§ **What you have to do**
Output all of the material once more, so that every line matches the original exactly.

::: Data to use

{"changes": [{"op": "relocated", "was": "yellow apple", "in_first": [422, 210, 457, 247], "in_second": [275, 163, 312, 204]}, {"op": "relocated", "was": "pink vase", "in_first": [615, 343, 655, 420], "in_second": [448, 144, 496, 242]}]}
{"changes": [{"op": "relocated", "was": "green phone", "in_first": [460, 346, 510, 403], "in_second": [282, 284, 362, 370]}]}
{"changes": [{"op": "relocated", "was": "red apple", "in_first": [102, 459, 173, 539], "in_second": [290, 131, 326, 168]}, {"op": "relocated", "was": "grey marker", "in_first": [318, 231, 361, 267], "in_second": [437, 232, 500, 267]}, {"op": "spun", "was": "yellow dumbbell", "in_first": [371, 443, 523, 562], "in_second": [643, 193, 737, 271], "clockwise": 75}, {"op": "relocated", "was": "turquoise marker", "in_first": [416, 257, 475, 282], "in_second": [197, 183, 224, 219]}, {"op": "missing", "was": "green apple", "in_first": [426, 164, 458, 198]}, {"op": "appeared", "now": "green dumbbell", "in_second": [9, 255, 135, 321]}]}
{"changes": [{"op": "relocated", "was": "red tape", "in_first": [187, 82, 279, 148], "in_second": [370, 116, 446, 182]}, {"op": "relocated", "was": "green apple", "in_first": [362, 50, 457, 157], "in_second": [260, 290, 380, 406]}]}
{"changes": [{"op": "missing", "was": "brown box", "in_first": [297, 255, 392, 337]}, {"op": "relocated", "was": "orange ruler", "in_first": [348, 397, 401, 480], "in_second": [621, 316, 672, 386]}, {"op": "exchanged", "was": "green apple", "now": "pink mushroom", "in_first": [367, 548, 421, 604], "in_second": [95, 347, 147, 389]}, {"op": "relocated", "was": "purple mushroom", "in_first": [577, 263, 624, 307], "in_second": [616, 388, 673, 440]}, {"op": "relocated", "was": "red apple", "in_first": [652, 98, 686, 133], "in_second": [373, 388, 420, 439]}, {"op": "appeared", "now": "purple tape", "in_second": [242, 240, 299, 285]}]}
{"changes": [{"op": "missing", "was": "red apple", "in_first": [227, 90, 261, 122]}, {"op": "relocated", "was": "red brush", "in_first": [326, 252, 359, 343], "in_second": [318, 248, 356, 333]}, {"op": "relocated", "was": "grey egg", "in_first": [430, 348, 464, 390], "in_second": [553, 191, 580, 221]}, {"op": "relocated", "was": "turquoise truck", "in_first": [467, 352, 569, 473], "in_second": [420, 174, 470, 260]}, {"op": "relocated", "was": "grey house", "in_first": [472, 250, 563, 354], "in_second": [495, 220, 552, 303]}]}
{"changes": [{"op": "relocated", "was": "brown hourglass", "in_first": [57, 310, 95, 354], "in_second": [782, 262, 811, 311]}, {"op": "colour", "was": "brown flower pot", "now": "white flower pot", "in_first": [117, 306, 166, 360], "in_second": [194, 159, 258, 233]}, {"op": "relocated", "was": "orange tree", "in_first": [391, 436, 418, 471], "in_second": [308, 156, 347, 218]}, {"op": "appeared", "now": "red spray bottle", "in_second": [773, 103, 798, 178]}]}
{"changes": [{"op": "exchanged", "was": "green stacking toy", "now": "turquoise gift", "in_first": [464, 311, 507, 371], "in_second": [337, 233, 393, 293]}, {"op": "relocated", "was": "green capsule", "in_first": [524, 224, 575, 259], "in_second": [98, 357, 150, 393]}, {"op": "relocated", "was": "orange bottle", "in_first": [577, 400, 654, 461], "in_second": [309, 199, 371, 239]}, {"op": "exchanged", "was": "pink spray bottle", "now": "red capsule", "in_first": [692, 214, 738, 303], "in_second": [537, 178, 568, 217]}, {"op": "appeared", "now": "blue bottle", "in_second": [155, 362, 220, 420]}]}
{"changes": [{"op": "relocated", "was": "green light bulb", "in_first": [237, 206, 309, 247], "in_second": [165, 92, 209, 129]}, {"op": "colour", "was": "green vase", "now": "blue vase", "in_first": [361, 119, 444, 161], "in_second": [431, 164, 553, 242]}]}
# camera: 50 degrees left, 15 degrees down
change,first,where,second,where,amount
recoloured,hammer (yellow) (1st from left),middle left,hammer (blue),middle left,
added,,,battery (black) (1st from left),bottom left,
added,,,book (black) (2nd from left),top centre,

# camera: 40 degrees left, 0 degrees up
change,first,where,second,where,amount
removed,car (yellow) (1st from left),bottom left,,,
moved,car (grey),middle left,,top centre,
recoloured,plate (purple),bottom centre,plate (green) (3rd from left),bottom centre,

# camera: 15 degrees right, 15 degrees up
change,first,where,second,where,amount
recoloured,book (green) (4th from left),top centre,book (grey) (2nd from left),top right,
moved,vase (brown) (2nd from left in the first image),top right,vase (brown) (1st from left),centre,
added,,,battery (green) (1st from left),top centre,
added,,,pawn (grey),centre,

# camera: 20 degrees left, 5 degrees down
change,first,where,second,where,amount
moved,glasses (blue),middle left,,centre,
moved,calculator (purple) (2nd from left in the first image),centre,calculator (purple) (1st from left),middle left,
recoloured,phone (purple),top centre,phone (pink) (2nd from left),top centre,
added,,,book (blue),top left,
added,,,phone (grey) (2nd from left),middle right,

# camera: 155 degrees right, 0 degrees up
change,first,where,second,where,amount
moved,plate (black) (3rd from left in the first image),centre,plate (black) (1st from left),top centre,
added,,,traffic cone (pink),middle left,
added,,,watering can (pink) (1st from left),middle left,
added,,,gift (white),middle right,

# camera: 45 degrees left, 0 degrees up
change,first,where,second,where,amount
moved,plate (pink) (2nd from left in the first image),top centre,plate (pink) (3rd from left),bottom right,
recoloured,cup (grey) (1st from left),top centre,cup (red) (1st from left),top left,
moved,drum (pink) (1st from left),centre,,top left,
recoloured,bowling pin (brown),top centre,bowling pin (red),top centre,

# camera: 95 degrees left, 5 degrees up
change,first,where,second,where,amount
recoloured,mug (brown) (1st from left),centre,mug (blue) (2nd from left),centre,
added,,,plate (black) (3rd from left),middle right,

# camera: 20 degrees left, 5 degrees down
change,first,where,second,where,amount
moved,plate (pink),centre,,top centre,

::::::

§ **Written response**
{"changes": [{"op": "relocated", "was": "yellow apple", "in_first": [422, 210, 457, 247], "in_second": [275, 163, 312, 204]}, {"op": "relocated", "was": "pink vase", "in_first": [615, 343, 655, 420], "in_second": [448, 144, 496, 242]}]}
{"changes": [{"op": "relocated", "was": "green phone", "in_first": [460, 346, 510, 403], "in_second": [282, 284, 362, 370]}]}
{"changes": [{"op": "relocated", "was": "red apple", "in_first": [102, 459, 173, 539], "in_second": [290, 131, 326, 168]}, {"op": "relocated", "was": "grey marker", "in_first": [318, 231, 361, 267], "in_second": [437, 232, 500, 267]}, {"op": "spun", "was": "yellow dumbbell", "in_first": [371, 443, 523, 562], "in_second": [643, 193, 737, 271], "clockwise": 75}, {"op": "relocated", "was": "turquoise marker", "in_first": [416, 257, 475, 282], "in_second": [197, 183, 224, 219]}, {"op": "missing", "was": "green apple", "in_first": [426, 164, 458, 198]}, {"op": "appeared", "now": "green dumbbell", "in_second": [9, 255, 135, 321]}]}
{"changes": [{"op": "relocated", "was": "red tape", "in_first": [187, 82, 279, 148], "in_second": [370, 116, 446, 182]}, {"op": "relocated", "was": "green apple", "in_first": [362, 50, 457, 157], "in_second": [260, 290, 380, 406]}]}
{"changes": [{"op": "missing", "was": "brown box", "in_first": [297, 255, 392, 337]}, {"op": "relocated", "was": "orange ruler", "in_first": [348, 397, 401, 480], "in_second": [621, 316, 672, 386]}, {"op": "exchanged", "was": "green apple", "now": "pink mushroom", "in_first": [367, 548, 421, 604], "in_second": [95, 347, 147, 389]}, {"op": "relocated", "was": "purple mushroom", "in_first": [577, 263, 624, 307], "in_second": [616, 388, 673, 440]}, {"op": "relocated", "was": "red apple", "in_first": [652, 98, 686, 133], "in_second": [373, 388, 420, 439]}, {"op": "appeared", "now": "purple tape", "in_second": [242, 240, 299, 285]}]}
{"changes": [{"op": "missing", "was": "red apple", "in_first": [227, 90, 261, 122]}, {"op": "relocated", "was": "red brush", "in_first": [326, 252, 359, 343], "in_second": [318, 248, 356, 333]}, {"op": "relocated", "was": "grey egg", "in_first": [430, 348, 464, 390], "in_second": [553, 191, 580, 221]}, {"op": "relocated", "was": "turquoise truck", "in_first": [467, 352, 569, 473], "in_second": [420, 174, 470, 260]}, {"op": "relocated", "was": "grey house", "in_first": [472, 250, 563, 354], "in_second": [495, 220, 552, 303]}]}
{"changes": [{"op": "relocated", "was": "brown hourglass", "in_first": [57, 310, 95, 354], "in_second": [782, 262, 811, 311]}, {"op": "colour", "was": "brown flower pot", "now": "white flower pot", "in_first": [117, 306, 166, 360], "in_second": [194, 159, 258, 233]}, {"op": "relocated", "was": "orange tree", "in_first": [391, 436, 418, 471], "in_second": [308, 156, 347, 218]}, {"op": "appeared", "now": "red spray bottle", "in_second": [773, 103, 798, 178]}]}
{"changes": [{"op": "exchanged", "was": "green stacking toy", "now": "turquoise gift", "in_first": [464, 311, 507, 371], "in_second": [337, 233, 393, 293]}, {"op": "relocated", "was": "green capsule", "in_first": [524, 224, 575, 259], "in_second": [98, 357, 150, 393]}, {"op": "relocated", "was": "orange bottle", "in_first": [577, 400, 654, 461], "in_second": [309, 199, 371, 239]}, {"op": "exchanged", "was": "pink spray bottle", "now": "red capsule", "in_first": [692, 214, 738, 303], "in_second": [537, 178, 568, 217]}, {"op": "appeared", "now": "blue bottle", "in_second": [155, 362, 220, 420]}]}
{"changes": [{"op": "relocated", "was": "green light bulb", "in_first": [237, 206, 309, 247], "in_second": [165, 92, 209, 129]}, {"op": "colour", "was": "green vase", "now": "blue vase", "in_first": [361, 119, 444, 161], "in_second": [431, 164, 553, 242]}]}
# camera: 50 degrees left, 15 degrees down
change,first,where,second,where,amount
recoloured,hammer (yellow) (1st from left),middle left,hammer (blue),middle left,
added,,,battery (black) (1st from left),bottom left,
added,,,book (black) (2nd from left),top centre,

# camera: 40 degrees left, 0 degrees up
change,first,where,second,where,amount
removed,car (yellow) (1st from left),bottom left,,,
moved,car (grey),middle left,,top centre,
recoloured,plate (purple),bottom centre,plate (green) (3rd from left),bottom centre,

# camera: 15 degrees right, 15 degrees up
change,first,where,second,where,amount
recoloured,book (green) (4th from left),top centre,book (grey) (2nd from left),top right,
moved,vase (brown) (2nd from left in the first image),top right,vase (brown) (1st from left),centre,
added,,,battery (green) (1st from left),top centre,
added,,,pawn (grey),centre,

# camera: 20 degrees left, 5 degrees down
change,first,where,second,where,amount
moved,glasses (blue),middle left,,centre,
moved,calculator (purple) (2nd from left in the first image),centre,calculator (purple) (1st from left),middle left,
recoloured,phone (purple),top centre,phone (pink) (2nd from left),top centre,
added,,,book (blue),top left,
added,,,phone (grey) (2nd from left),middle right,

# camera: 155 degrees right, 0 degrees up
change,first,where,second,where,amount
moved,plate (black) (3rd from left in the first image),centre,plate (black) (1st from left),top centre,
added,,,traffic cone (pink),middle left,
added,,,watering can (pink) (1st from left),middle left,
added,,,gift (white),middle right,

# camera: 45 degrees left, 0 degrees up
change,first,where,second,where,amount
moved,plate (pink) (2nd from left in the first image),top centre,plate (pink) (3rd from left),bottom right,
recoloured,cup (grey) (1st from left),top centre,cup (red) (1st from left),top left,
moved,drum (pink) (1st from left),centre,,top left,
recoloured,bowling pin (brown),top centre,bowling pin (red),top centre,

# camera: 95 degrees left, 5 degrees up
change,first,where,second,where,amount
recoloured,mug (brown) (1st from left),centre,mug (blue) (2nd from left),centre,
added,,,plate (black) (3rd from left),middle right,

# camera: 20 degrees left, 5 degrees down
change,first,where,second,where,amount
moved,plate (pink),centre,,top centre,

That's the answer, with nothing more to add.